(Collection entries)
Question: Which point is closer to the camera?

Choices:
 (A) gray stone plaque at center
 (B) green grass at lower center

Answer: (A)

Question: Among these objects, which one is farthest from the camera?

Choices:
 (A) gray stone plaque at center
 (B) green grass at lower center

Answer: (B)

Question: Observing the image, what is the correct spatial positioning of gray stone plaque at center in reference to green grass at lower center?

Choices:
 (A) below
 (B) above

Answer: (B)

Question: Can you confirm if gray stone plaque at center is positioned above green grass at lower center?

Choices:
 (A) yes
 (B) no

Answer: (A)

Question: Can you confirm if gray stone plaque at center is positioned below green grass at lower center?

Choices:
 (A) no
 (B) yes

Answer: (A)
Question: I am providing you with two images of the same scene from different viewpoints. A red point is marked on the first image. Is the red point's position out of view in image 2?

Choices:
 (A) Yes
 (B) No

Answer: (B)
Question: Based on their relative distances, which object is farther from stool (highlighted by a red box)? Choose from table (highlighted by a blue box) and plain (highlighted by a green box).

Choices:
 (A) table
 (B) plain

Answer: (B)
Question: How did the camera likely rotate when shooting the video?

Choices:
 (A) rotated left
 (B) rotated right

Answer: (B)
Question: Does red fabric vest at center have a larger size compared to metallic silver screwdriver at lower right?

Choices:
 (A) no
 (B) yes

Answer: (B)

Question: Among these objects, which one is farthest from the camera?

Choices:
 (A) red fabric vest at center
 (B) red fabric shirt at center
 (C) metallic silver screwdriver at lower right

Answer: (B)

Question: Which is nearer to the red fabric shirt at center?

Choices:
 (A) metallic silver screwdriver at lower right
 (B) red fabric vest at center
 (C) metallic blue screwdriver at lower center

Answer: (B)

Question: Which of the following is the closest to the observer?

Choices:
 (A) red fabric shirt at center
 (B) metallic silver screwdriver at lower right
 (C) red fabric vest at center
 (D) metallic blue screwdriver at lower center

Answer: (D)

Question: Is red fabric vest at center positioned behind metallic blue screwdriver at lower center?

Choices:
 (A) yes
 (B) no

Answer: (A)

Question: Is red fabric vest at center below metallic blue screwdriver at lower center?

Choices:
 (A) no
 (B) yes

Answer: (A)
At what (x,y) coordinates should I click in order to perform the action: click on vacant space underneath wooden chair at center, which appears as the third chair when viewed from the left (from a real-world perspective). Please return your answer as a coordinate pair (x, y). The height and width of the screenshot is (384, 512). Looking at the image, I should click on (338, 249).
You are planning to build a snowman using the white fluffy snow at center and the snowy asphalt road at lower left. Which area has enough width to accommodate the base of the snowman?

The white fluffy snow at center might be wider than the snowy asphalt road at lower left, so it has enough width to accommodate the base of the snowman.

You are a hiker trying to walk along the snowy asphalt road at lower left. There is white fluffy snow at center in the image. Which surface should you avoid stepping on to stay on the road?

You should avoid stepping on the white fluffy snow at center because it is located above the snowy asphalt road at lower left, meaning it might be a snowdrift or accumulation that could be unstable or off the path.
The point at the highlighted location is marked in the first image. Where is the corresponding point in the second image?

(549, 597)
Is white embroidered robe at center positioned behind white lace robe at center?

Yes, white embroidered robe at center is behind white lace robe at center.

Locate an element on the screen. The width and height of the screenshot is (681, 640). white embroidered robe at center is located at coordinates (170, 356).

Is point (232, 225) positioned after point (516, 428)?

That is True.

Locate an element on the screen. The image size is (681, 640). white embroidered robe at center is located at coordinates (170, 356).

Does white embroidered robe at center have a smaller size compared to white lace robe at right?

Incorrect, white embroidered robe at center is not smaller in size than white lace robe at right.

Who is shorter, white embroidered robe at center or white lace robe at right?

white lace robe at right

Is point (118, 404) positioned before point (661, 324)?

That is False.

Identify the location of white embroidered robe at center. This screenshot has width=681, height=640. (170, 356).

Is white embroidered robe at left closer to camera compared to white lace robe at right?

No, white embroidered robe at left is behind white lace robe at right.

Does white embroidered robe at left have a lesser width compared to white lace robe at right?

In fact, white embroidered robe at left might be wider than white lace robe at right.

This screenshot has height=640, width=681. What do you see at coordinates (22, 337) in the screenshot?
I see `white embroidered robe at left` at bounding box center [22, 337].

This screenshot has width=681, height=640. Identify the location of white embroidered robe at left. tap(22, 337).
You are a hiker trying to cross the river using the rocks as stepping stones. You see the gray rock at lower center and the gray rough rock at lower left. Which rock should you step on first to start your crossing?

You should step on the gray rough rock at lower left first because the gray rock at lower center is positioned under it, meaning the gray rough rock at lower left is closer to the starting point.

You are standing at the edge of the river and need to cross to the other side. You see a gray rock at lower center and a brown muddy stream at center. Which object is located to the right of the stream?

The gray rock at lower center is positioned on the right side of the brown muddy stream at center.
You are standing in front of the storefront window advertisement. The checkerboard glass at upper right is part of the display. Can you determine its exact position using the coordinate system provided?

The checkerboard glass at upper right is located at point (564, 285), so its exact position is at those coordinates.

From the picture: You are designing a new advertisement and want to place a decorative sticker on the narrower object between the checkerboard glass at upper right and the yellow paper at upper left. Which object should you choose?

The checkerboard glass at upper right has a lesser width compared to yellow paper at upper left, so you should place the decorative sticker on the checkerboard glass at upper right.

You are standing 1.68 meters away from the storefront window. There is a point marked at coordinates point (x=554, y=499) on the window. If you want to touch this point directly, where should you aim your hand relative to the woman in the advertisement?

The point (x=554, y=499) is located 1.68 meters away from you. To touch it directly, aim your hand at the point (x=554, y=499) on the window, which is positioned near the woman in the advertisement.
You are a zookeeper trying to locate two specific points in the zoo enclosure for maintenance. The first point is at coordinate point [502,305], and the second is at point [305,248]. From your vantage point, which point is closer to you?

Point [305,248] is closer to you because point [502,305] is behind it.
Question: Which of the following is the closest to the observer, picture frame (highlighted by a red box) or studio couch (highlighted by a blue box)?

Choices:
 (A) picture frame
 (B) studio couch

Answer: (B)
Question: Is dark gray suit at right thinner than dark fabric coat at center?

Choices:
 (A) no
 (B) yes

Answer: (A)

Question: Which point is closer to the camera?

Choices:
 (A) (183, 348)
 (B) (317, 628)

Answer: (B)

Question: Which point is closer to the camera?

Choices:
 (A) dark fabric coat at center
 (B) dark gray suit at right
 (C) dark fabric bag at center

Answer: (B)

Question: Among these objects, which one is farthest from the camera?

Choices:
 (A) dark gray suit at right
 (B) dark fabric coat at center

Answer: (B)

STATED GOAL: Rewrite the records above with every "green grass" changed to "green lawn", leaving all other text untouched.

EXERCISE OUTPUT:
Question: Which point is closer to the camera?

Choices:
 (A) gray stone plaque at center
 (B) green lawn at lower center

Answer: (A)

Question: Among these objects, which one is farthest from the camera?

Choices:
 (A) gray stone plaque at center
 (B) green lawn at lower center

Answer: (B)

Question: Observing the image, what is the correct spatial positioning of gray stone plaque at center in reference to green lawn at lower center?

Choices:
 (A) below
 (B) above

Answer: (B)

Question: Can you confirm if gray stone plaque at center is positioned above green lawn at lower center?

Choices:
 (A) yes
 (B) no

Answer: (A)

Question: Can you confirm if gray stone plaque at center is positioned below green lawn at lower center?

Choices:
 (A) no
 (B) yes

Answer: (A)
Question: I am providing you with two images of the same scene from different viewpoints. A red point is marked on the first image. Is the red point's position out of view in image 2?

Choices:
 (A) Yes
 (B) No

Answer: (B)
Question: Based on their relative distances, which object is farther from stool (highlighted by a red box)? Choose from table (highlighted by a blue box) and plain (highlighted by a green box).

Choices:
 (A) table
 (B) plain

Answer: (B)
Question: How did the camera likely rotate when shooting the video?

Choices:
 (A) rotated left
 (B) rotated right

Answer: (B)
Question: Does red fabric vest at center have a larger size compared to metallic silver screwdriver at lower right?

Choices:
 (A) no
 (B) yes

Answer: (B)

Question: Among these objects, which one is farthest from the camera?

Choices:
 (A) red fabric vest at center
 (B) red fabric shirt at center
 (C) metallic silver screwdriver at lower right

Answer: (B)

Question: Which is nearer to the red fabric shirt at center?

Choices:
 (A) metallic silver screwdriver at lower right
 (B) red fabric vest at center
 (C) metallic blue screwdriver at lower center

Answer: (B)

Question: Which of the following is the closest to the observer?

Choices:
 (A) red fabric shirt at center
 (B) metallic silver screwdriver at lower right
 (C) red fabric vest at center
 (D) metallic blue screwdriver at lower center

Answer: (D)

Question: Is red fabric vest at center positioned behind metallic blue screwdriver at lower center?

Choices:
 (A) yes
 (B) no

Answer: (A)

Question: Is red fabric vest at center below metallic blue screwdriver at lower center?

Choices:
 (A) no
 (B) yes

Answer: (A)
At what (x,y) coordinates should I click in order to perform the action: click on vacant space underneath wooden chair at center, which appears as the third chair when viewed from the left (from a real-world perspective). Please return your answer as a coordinate pair (x, y). The height and width of the screenshot is (384, 512). Looking at the image, I should click on (338, 249).
You are planning to build a snowman using the white fluffy snow at center and the snowy asphalt road at lower left. Which area has enough width to accommodate the base of the snowman?

The white fluffy snow at center might be wider than the snowy asphalt road at lower left, so it has enough width to accommodate the base of the snowman.

You are a hiker trying to walk along the snowy asphalt road at lower left. There is white fluffy snow at center in the image. Which surface should you avoid stepping on to stay on the road?

You should avoid stepping on the white fluffy snow at center because it is located above the snowy asphalt road at lower left, meaning it might be a snowdrift or accumulation that could be unstable or off the path.
The point at the highlighted location is marked in the first image. Where is the corresponding point in the second image?

(549, 597)
Is white embroidered robe at center positioned behind white lace robe at center?

Yes, white embroidered robe at center is behind white lace robe at center.

Locate an element on the screen. The width and height of the screenshot is (681, 640). white embroidered robe at center is located at coordinates (170, 356).

Is point (232, 225) positioned after point (516, 428)?

That is True.

Locate an element on the screen. The image size is (681, 640). white embroidered robe at center is located at coordinates (170, 356).

Does white embroidered robe at center have a smaller size compared to white lace robe at right?

Incorrect, white embroidered robe at center is not smaller in size than white lace robe at right.

Who is shorter, white embroidered robe at center or white lace robe at right?

white lace robe at right

Is point (118, 404) positioned before point (661, 324)?

That is False.

Identify the location of white embroidered robe at center. This screenshot has width=681, height=640. (170, 356).

Is white embroidered robe at left closer to camera compared to white lace robe at right?

No, white embroidered robe at left is behind white lace robe at right.

Does white embroidered robe at left have a lesser width compared to white lace robe at right?

In fact, white embroidered robe at left might be wider than white lace robe at right.

This screenshot has height=640, width=681. What do you see at coordinates (22, 337) in the screenshot?
I see `white embroidered robe at left` at bounding box center [22, 337].

This screenshot has width=681, height=640. Identify the location of white embroidered robe at left. tap(22, 337).
You are a hiker trying to cross the river using the rocks as stepping stones. You see the gray rock at lower center and the gray rough rock at lower left. Which rock should you step on first to start your crossing?

You should step on the gray rough rock at lower left first because the gray rock at lower center is positioned under it, meaning the gray rough rock at lower left is closer to the starting point.

You are standing at the edge of the river and need to cross to the other side. You see a gray rock at lower center and a brown muddy stream at center. Which object is located to the right of the stream?

The gray rock at lower center is positioned on the right side of the brown muddy stream at center.
You are standing in front of the storefront window advertisement. The checkerboard glass at upper right is part of the display. Can you determine its exact position using the coordinate system provided?

The checkerboard glass at upper right is located at point (564, 285), so its exact position is at those coordinates.

From the picture: You are designing a new advertisement and want to place a decorative sticker on the narrower object between the checkerboard glass at upper right and the yellow paper at upper left. Which object should you choose?

The checkerboard glass at upper right has a lesser width compared to yellow paper at upper left, so you should place the decorative sticker on the checkerboard glass at upper right.

You are standing 1.68 meters away from the storefront window. There is a point marked at coordinates point (x=554, y=499) on the window. If you want to touch this point directly, where should you aim your hand relative to the woman in the advertisement?

The point (x=554, y=499) is located 1.68 meters away from you. To touch it directly, aim your hand at the point (x=554, y=499) on the window, which is positioned near the woman in the advertisement.
You are a zookeeper trying to locate two specific points in the zoo enclosure for maintenance. The first point is at coordinate point [502,305], and the second is at point [305,248]. From your vantage point, which point is closer to you?

Point [305,248] is closer to you because point [502,305] is behind it.
Question: Which of the following is the closest to the observer, picture frame (highlighted by a red box) or studio couch (highlighted by a blue box)?

Choices:
 (A) picture frame
 (B) studio couch

Answer: (B)
Question: Is dark gray suit at right thinner than dark fabric coat at center?

Choices:
 (A) no
 (B) yes

Answer: (A)

Question: Which point is closer to the camera?

Choices:
 (A) (183, 348)
 (B) (317, 628)

Answer: (B)

Question: Which point is closer to the camera?

Choices:
 (A) dark fabric coat at center
 (B) dark gray suit at right
 (C) dark fabric bag at center

Answer: (B)

Question: Among these objects, which one is farthest from the camera?

Choices:
 (A) dark gray suit at right
 (B) dark fabric coat at center

Answer: (B)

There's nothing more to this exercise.